--- START ---

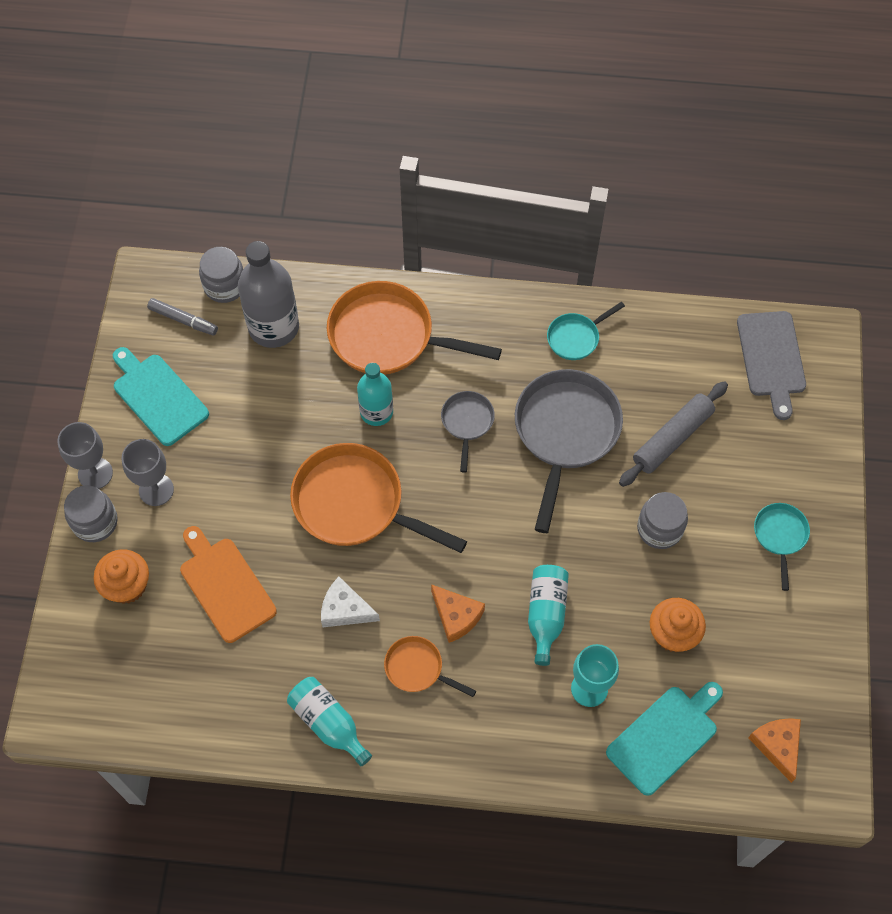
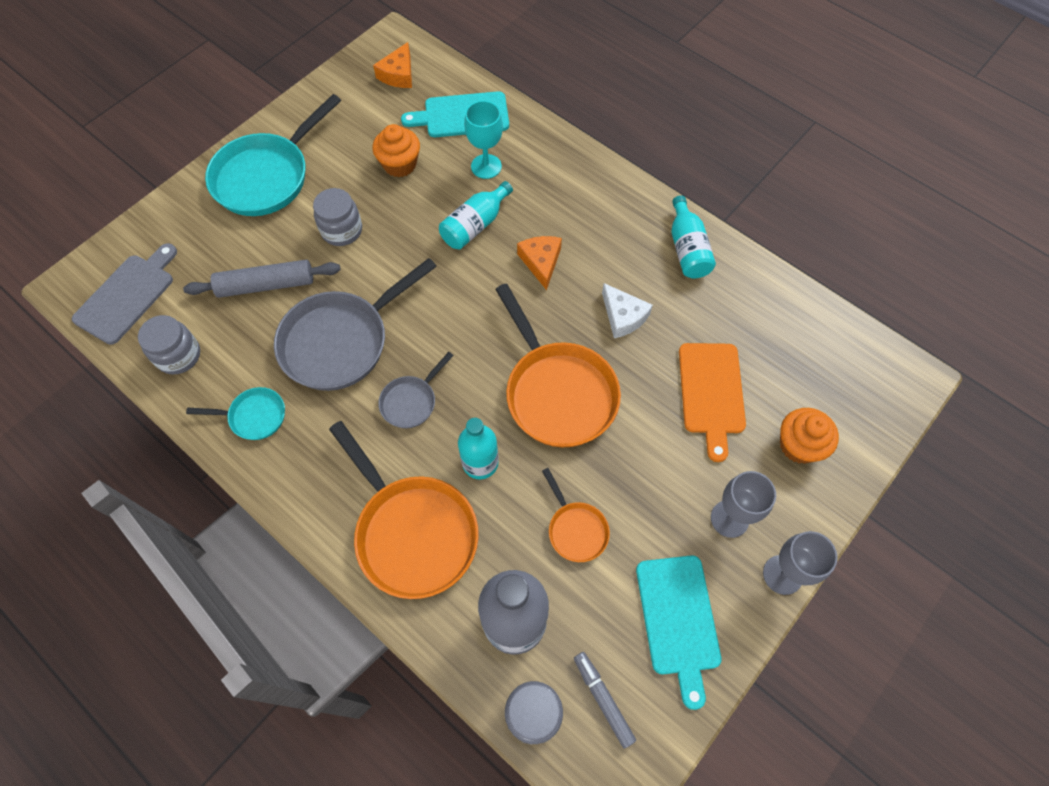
camera: 145 degrees left, 0 degrees up
(95, 522) = (804, 523): grey jar -> grey jar (178, 355)
(417, 668) = (596, 245): orange pan -> orange pan (576, 529)
(780, 536) = (266, 177): turquoise pan -> turquoise pan, size x2.00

--- END ---

The pictures are to be omitted, and the rest of the listing is to be transcribed exactly.

--- Result for this exercise ---
camera: 145 degrees left, 0 degrees up
(95, 522) = (804, 523): grey jar -> grey jar (178, 355)
(417, 668) = (596, 245): orange pan -> orange pan (576, 529)
(780, 536) = (266, 177): turquoise pan -> turquoise pan, size x2.00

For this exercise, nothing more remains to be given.